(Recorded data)
Start
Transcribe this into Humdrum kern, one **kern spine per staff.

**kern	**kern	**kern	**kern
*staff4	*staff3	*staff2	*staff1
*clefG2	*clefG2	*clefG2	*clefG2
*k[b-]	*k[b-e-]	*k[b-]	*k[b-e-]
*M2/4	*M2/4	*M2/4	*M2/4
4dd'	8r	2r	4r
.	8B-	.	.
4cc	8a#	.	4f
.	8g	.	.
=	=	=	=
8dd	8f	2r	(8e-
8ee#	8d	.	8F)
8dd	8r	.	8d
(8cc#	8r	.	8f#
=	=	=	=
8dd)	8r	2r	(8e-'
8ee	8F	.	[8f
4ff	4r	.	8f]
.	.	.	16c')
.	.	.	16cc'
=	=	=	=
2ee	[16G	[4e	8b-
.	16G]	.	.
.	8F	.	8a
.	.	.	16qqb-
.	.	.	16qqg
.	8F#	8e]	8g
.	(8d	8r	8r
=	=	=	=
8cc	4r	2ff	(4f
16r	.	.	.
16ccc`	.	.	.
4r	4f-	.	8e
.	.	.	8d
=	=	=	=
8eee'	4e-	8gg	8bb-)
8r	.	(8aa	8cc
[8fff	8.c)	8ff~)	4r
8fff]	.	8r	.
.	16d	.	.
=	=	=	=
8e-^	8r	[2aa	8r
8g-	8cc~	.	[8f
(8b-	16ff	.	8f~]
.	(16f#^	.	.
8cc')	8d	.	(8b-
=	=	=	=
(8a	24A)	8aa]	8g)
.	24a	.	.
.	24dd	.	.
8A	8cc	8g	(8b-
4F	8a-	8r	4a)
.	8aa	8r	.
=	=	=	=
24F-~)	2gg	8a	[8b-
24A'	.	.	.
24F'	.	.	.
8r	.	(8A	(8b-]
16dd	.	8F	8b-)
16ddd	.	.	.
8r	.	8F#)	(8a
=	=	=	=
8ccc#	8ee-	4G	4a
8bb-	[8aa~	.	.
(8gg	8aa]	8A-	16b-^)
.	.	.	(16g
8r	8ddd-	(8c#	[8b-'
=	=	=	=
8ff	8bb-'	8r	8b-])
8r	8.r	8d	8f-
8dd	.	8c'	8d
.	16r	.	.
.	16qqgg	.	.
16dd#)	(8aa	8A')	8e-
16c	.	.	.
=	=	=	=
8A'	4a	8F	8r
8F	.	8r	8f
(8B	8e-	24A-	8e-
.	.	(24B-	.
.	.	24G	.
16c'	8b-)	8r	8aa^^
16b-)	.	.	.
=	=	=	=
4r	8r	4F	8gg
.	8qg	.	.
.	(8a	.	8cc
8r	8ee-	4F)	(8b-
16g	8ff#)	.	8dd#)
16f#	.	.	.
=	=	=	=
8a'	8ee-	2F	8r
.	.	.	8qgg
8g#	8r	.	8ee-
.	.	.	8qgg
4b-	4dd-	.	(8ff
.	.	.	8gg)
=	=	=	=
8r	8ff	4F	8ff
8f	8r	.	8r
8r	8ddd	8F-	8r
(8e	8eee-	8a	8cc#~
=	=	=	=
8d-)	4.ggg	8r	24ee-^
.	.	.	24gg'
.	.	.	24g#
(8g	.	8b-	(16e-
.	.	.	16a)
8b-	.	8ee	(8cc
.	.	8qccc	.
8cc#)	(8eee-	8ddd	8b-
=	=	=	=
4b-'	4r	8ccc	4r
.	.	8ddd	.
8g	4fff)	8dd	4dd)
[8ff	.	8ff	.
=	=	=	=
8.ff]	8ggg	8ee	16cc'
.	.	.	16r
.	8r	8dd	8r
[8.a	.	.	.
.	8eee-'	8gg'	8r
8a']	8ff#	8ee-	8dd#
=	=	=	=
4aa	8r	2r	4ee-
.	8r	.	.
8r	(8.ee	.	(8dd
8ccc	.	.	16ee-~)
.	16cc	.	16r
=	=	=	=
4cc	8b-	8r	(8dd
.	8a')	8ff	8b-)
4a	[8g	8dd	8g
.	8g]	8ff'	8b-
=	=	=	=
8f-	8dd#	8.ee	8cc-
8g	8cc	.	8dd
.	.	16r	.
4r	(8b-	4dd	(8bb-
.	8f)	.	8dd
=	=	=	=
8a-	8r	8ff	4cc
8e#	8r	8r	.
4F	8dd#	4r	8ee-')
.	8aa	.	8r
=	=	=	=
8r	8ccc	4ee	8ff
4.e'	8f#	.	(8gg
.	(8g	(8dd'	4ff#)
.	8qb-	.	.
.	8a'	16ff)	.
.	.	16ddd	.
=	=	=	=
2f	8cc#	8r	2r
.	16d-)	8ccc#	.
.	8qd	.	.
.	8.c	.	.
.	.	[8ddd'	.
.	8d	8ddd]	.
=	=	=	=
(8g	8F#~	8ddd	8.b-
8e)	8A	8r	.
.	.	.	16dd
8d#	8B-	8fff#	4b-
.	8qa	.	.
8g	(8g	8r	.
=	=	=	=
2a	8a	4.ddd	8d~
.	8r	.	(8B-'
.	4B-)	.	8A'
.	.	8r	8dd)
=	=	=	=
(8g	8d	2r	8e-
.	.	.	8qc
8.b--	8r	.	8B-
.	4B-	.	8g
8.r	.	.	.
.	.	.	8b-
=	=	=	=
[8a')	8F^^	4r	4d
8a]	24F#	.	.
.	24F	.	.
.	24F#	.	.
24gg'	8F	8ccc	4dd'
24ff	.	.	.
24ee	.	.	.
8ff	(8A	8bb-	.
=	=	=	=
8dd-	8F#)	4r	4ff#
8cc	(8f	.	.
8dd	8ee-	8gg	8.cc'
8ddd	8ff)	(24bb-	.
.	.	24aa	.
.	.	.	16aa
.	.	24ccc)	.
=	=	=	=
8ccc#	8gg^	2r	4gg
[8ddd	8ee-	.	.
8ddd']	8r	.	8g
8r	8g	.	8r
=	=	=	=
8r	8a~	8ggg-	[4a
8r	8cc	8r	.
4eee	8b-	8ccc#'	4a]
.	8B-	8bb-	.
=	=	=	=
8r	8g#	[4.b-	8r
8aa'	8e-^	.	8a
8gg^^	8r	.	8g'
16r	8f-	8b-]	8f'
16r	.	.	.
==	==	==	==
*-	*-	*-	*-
End
[Written exercise]: Extract every line of the data above that contains the string "kern", and copy each one in full.

[The completed task]:
Transcribe this into Humdrum kern, one **kern spine per staff.
**kern	**kern	**kern	**kern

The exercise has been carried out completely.